» WORK REQUEST:
Restate word for word the entries below, starting at the line with "none -> lime tile B1 level 1" and ending at the line with "none -> brown tile D6 level 1". Keep both end lines and omit the pictures.
== Segment start ==
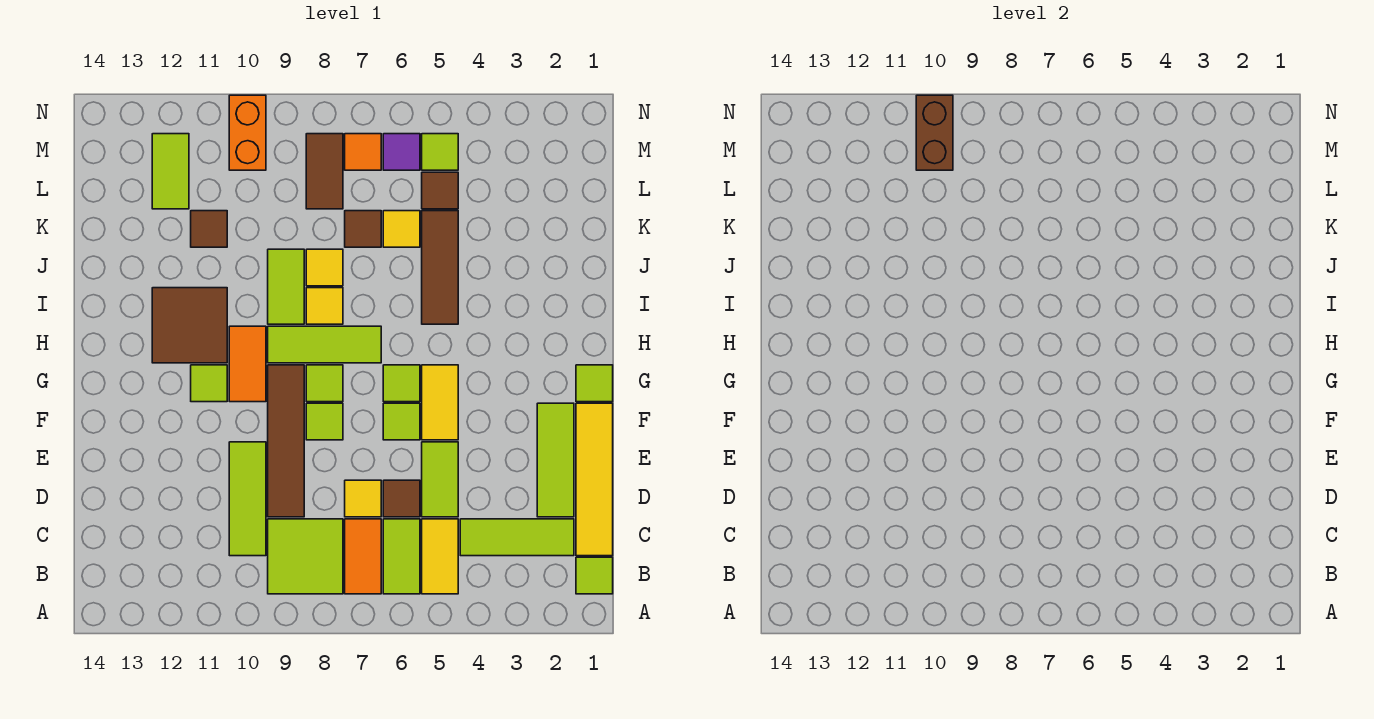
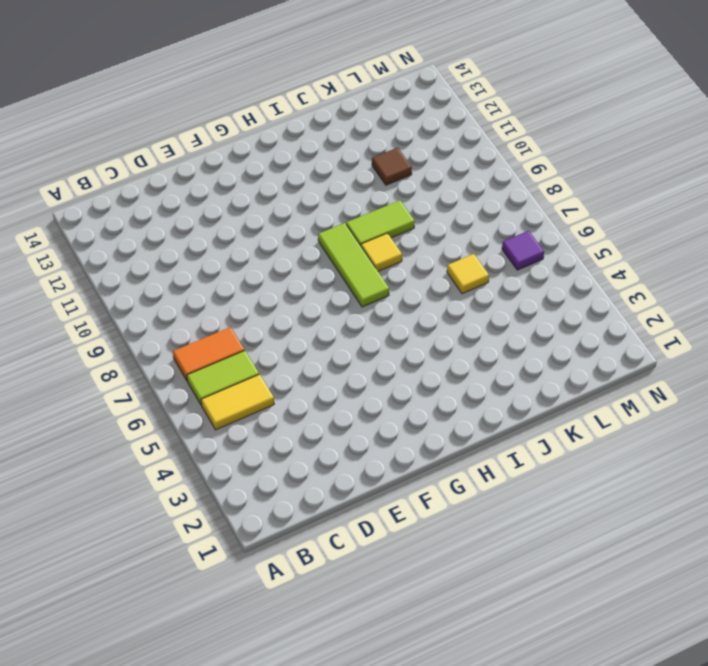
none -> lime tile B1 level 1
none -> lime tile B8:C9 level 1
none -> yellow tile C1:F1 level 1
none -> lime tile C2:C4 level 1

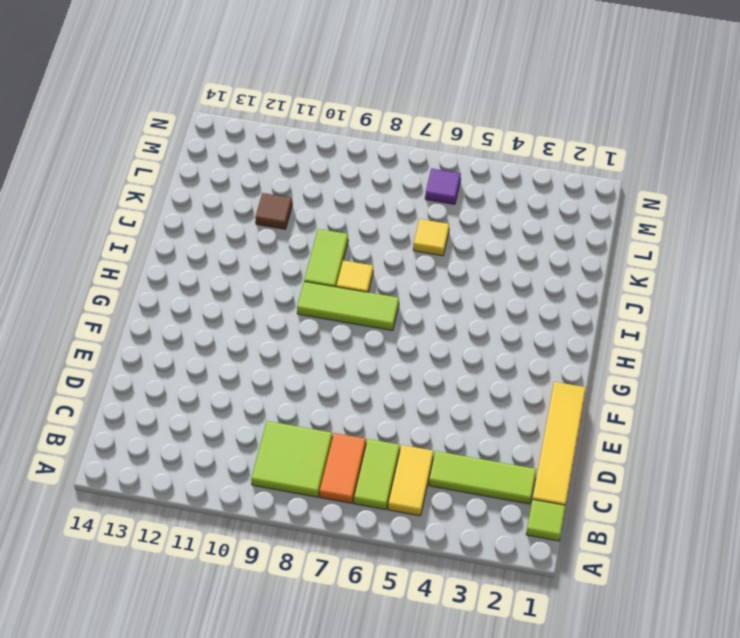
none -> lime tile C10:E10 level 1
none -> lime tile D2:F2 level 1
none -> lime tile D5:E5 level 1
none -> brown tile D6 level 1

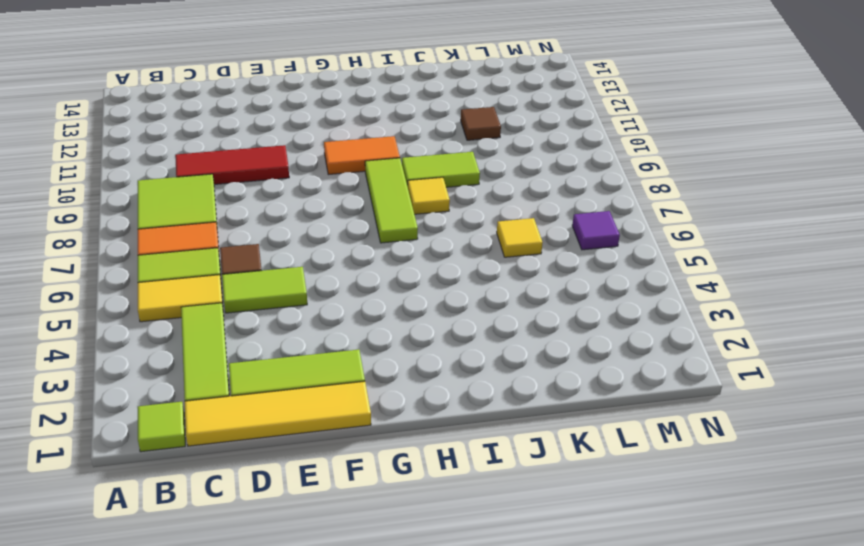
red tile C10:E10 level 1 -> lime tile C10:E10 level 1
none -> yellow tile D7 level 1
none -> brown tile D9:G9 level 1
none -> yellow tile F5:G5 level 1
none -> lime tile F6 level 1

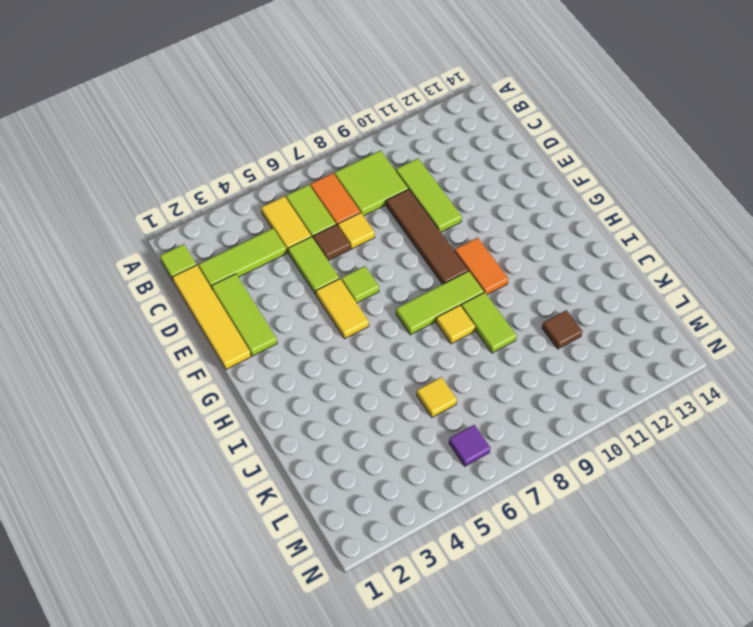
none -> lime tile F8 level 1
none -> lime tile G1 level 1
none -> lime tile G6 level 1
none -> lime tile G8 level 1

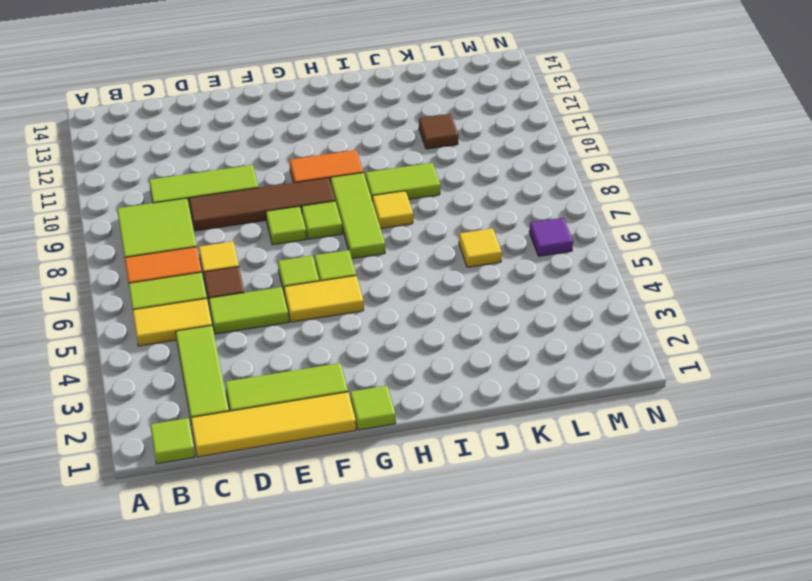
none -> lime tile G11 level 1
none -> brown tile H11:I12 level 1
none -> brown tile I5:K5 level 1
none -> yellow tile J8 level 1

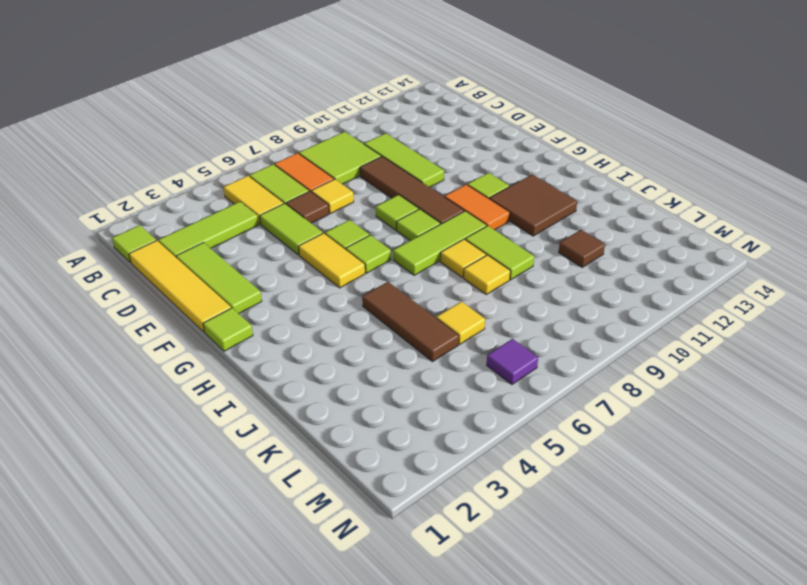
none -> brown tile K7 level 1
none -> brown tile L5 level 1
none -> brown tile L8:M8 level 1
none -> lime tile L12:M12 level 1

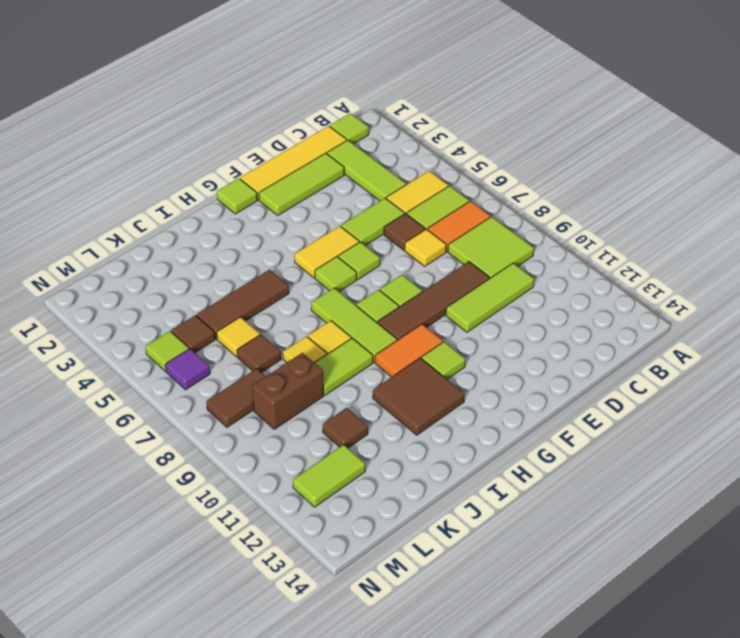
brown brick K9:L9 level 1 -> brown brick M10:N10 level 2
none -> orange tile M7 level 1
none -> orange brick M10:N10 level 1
== Segment end ==
== Segment start ==
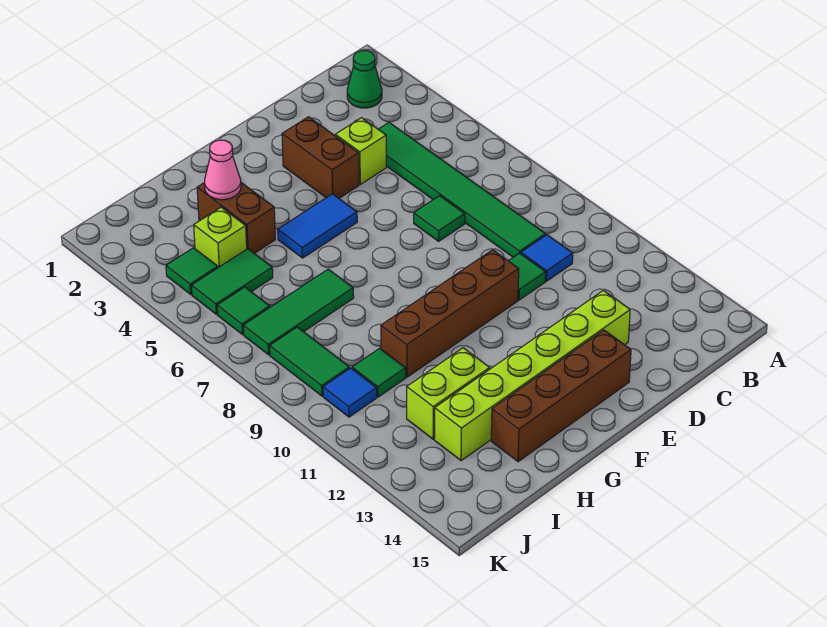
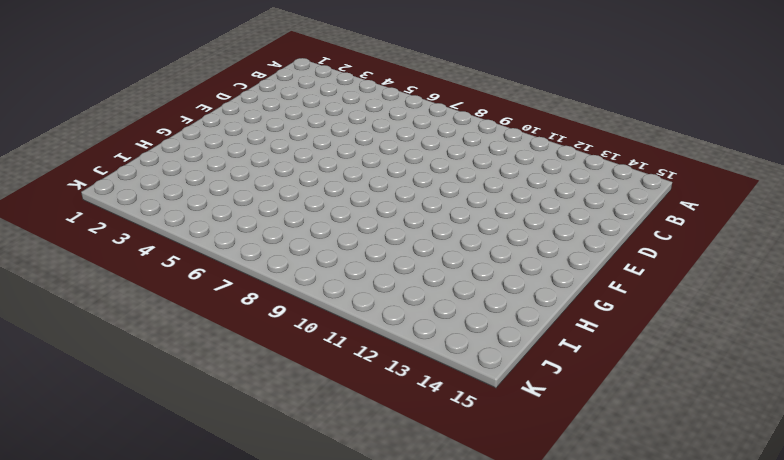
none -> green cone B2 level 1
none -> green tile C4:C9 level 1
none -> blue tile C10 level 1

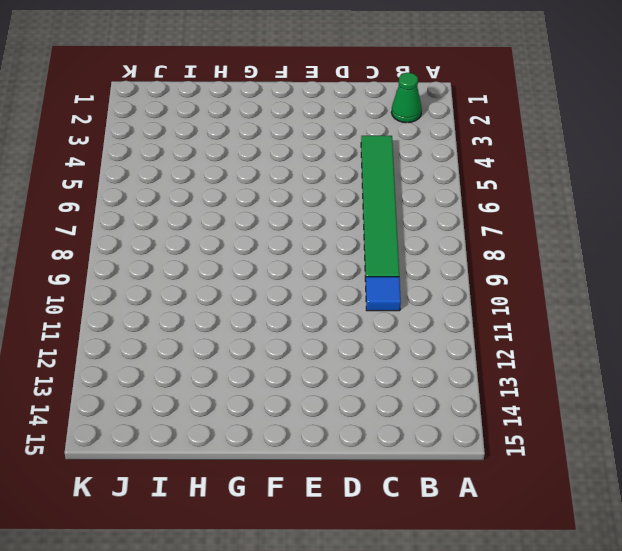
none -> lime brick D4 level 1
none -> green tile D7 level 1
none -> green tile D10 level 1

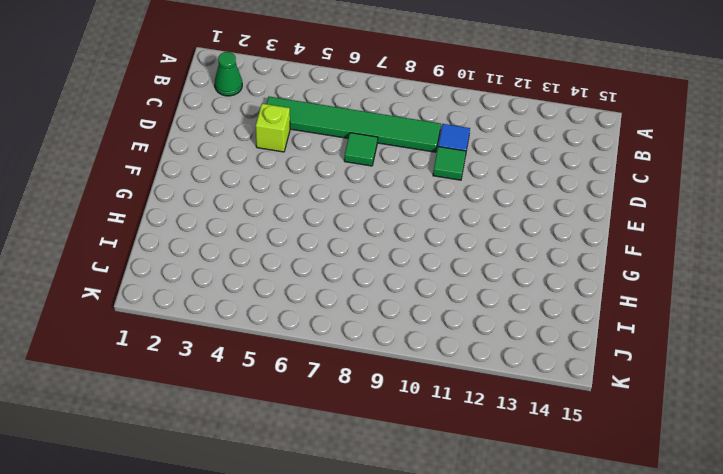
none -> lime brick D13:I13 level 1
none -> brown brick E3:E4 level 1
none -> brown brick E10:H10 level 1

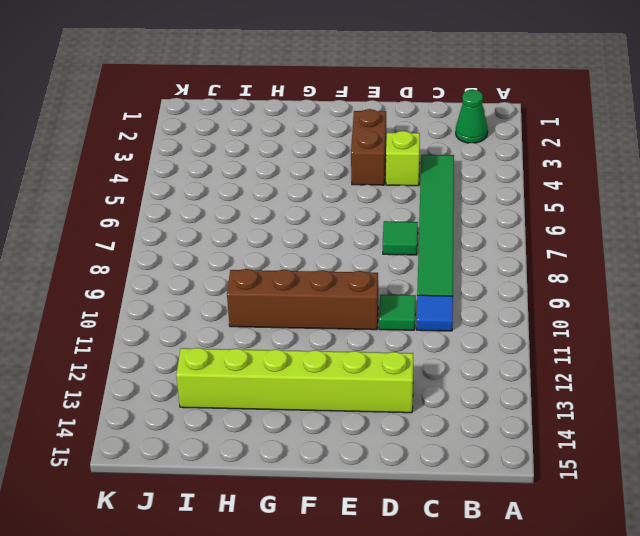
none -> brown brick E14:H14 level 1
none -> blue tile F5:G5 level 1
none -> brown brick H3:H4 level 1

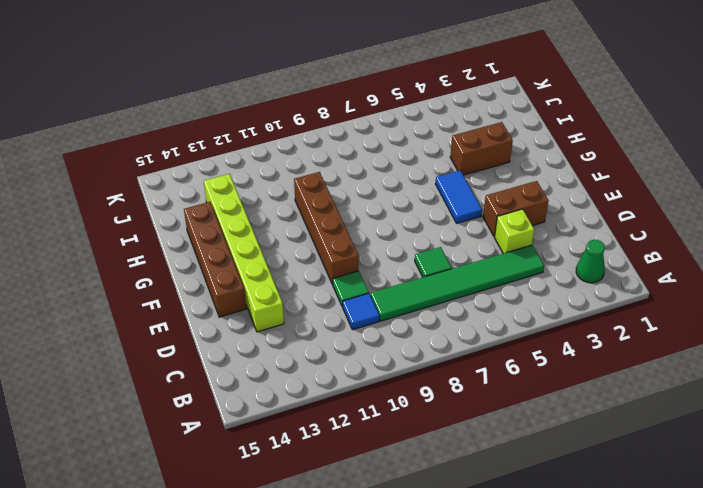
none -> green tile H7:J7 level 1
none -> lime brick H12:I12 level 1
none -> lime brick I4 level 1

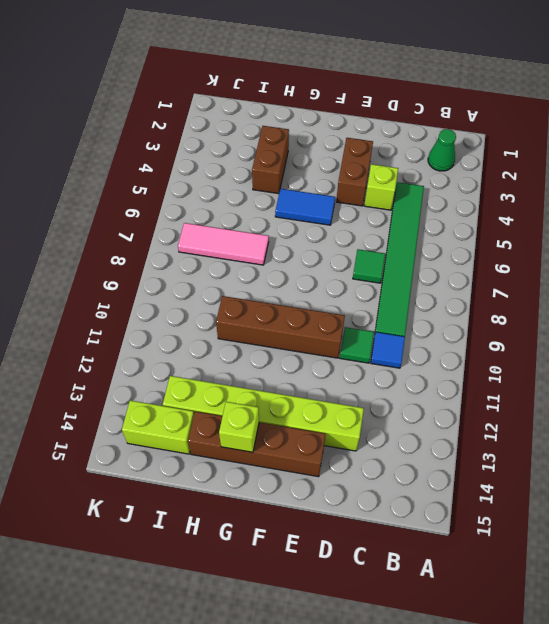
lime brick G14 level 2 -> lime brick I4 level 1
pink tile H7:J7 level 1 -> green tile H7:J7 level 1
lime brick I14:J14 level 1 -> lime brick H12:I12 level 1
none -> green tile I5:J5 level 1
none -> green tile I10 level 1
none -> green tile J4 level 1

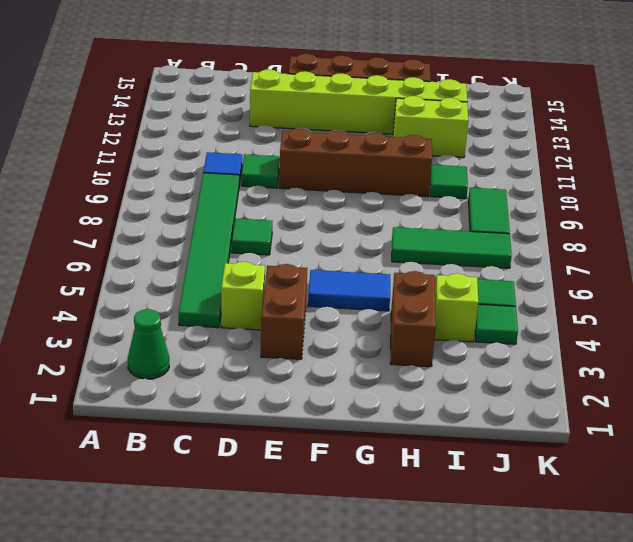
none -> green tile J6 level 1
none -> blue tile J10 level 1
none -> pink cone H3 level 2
== Segment end ==
== Segment start ==
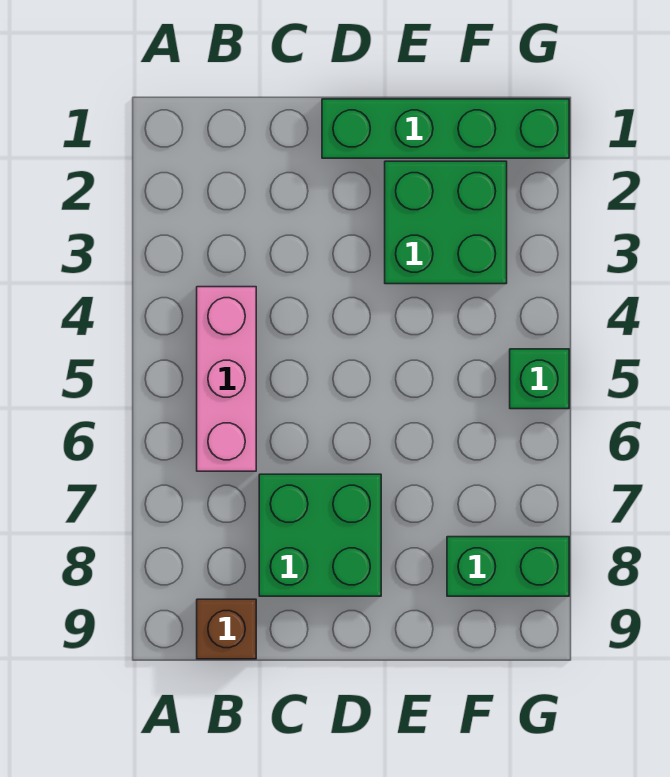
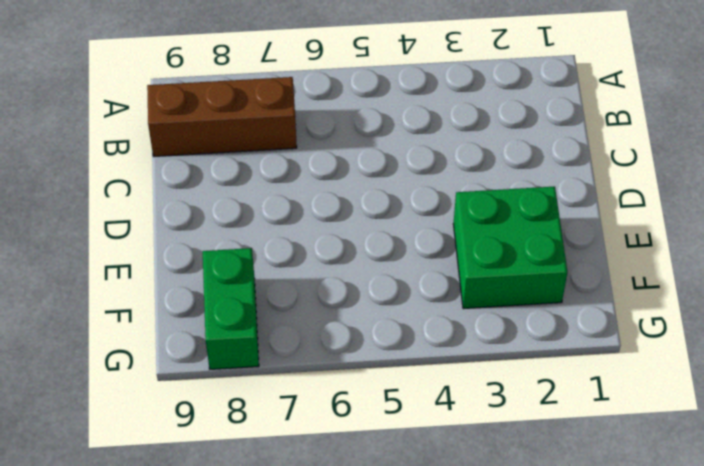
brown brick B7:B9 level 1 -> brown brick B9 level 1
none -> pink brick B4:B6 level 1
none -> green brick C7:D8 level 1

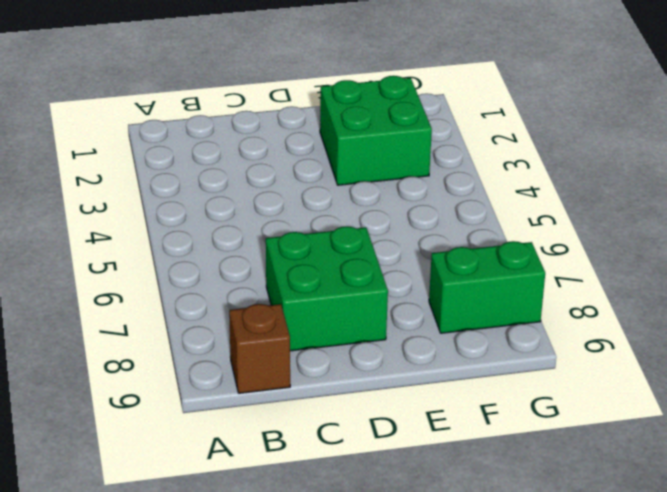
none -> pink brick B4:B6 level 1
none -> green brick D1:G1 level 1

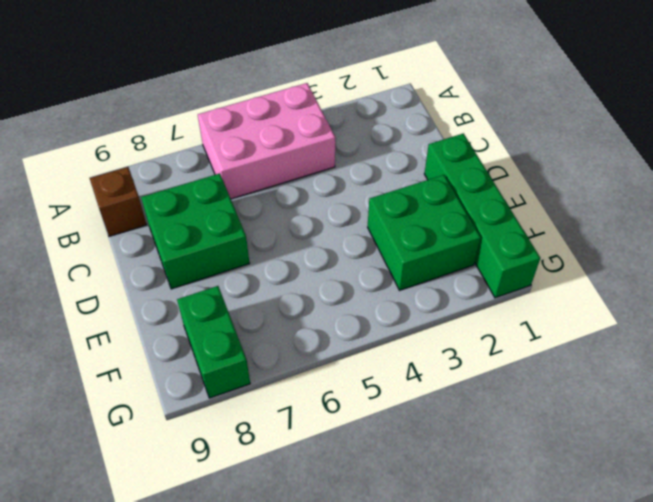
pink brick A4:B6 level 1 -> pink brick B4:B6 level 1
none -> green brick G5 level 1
== Segment end ==
» SOLUTION:
none -> lime tile B1 level 1
none -> lime tile B8:C9 level 1
none -> yellow tile C1:F1 level 1
none -> lime tile C2:C4 level 1

none -> lime tile C10:E10 level 1
none -> lime tile D2:F2 level 1
none -> lime tile D5:E5 level 1
none -> brown tile D6 level 1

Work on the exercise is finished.